*EXERCISE GOAL:* Using the listing below, give the number of lines in which the string "diode" appears, and nothing else.
::::
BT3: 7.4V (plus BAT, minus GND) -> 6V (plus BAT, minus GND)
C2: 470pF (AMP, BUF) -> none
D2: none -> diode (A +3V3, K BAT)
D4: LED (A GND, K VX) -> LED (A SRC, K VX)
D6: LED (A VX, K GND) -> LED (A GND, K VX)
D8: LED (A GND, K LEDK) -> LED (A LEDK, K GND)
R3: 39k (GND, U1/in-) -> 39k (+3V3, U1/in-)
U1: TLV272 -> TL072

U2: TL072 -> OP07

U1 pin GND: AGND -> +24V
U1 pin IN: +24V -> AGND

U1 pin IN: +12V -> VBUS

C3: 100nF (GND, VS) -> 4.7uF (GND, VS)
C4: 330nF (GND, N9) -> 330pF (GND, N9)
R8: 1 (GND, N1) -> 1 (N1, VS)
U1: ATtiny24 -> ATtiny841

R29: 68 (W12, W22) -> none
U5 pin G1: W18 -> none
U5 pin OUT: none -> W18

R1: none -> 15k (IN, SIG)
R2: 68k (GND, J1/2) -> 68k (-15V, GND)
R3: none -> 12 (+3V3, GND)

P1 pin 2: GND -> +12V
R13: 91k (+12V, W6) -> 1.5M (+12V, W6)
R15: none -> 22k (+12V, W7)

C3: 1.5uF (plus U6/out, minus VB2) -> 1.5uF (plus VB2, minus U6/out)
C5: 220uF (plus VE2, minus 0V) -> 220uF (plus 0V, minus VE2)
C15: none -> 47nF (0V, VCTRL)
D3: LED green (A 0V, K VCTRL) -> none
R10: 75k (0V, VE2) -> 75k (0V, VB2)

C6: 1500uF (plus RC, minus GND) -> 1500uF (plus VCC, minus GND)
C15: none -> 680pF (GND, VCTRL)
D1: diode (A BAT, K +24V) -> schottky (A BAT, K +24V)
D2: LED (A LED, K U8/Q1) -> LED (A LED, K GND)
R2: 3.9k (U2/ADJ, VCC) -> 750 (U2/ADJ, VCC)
::::
*RESULT:* 2